┌──

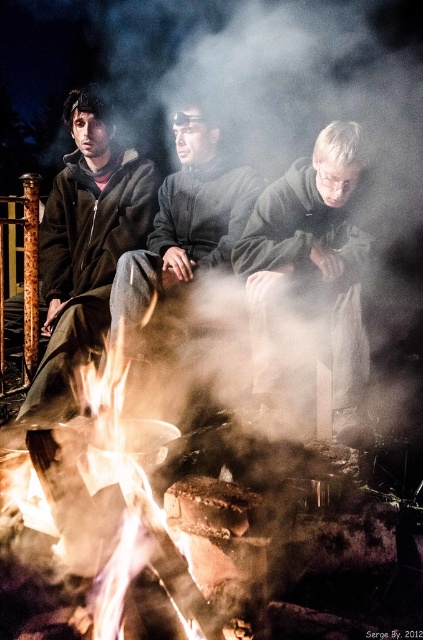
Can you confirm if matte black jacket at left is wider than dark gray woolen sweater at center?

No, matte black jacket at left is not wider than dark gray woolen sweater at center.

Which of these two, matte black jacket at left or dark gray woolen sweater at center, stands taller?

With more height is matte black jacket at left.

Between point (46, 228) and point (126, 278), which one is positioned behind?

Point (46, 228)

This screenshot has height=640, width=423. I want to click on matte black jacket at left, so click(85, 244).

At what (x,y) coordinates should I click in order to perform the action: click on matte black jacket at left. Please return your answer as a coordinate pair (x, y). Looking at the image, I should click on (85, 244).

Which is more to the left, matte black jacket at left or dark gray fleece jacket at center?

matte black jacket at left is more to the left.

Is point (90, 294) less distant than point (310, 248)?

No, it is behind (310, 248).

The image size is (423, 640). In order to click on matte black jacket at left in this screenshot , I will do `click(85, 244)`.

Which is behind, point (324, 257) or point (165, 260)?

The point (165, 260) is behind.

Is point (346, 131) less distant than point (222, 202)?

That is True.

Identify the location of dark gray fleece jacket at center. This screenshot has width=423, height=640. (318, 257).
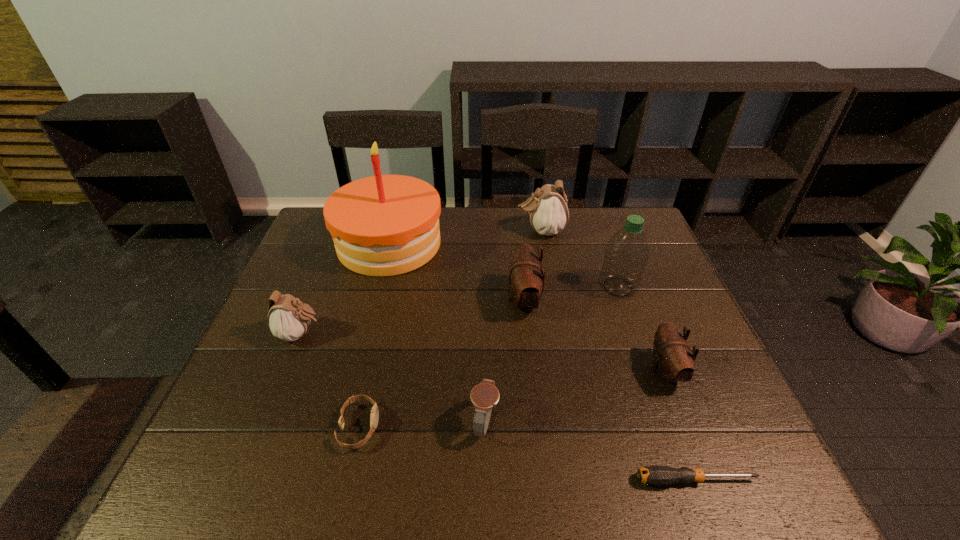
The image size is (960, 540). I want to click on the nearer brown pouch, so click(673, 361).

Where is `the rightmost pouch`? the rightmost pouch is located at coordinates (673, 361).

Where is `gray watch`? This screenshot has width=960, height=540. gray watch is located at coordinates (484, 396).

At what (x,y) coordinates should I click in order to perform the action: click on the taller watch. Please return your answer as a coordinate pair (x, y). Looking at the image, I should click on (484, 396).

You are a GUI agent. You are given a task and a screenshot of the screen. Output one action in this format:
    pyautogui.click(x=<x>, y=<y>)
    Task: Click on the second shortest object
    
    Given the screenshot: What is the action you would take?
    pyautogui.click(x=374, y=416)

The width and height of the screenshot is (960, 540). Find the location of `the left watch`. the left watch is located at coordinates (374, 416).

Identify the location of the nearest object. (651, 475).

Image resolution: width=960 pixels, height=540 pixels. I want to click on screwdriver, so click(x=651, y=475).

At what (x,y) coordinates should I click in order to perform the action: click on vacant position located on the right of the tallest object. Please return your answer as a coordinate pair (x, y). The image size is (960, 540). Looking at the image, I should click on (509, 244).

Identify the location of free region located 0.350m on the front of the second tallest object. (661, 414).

└──
┌──

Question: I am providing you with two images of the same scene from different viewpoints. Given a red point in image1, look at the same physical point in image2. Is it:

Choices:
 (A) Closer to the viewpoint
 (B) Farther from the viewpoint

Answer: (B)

└──

Can you pull out the lines word for word, beginning at the line that contains "No, it is behind (310, 248)." and stopping after the line that contains "The width and", with any pictures left out?

No, it is behind (310, 248).

The image size is (423, 640). In order to click on matte black jacket at left in this screenshot , I will do `click(85, 244)`.

Which is behind, point (324, 257) or point (165, 260)?

The point (165, 260) is behind.

Is point (346, 131) less distant than point (222, 202)?

That is True.

Identify the location of dark gray fleece jacket at center. This screenshot has width=423, height=640. (318, 257).
The image size is (960, 540). I want to click on the nearer brown pouch, so click(673, 361).

Where is `the rightmost pouch`? the rightmost pouch is located at coordinates (673, 361).

Where is `gray watch`? This screenshot has width=960, height=540. gray watch is located at coordinates (484, 396).

At what (x,y) coordinates should I click in order to perform the action: click on the taller watch. Please return your answer as a coordinate pair (x, y). Looking at the image, I should click on (484, 396).

You are a GUI agent. You are given a task and a screenshot of the screen. Output one action in this format:
    pyautogui.click(x=<x>, y=<y>)
    Task: Click on the second shortest object
    
    Given the screenshot: What is the action you would take?
    pyautogui.click(x=374, y=416)

The width and height of the screenshot is (960, 540). Find the location of `the left watch`. the left watch is located at coordinates (374, 416).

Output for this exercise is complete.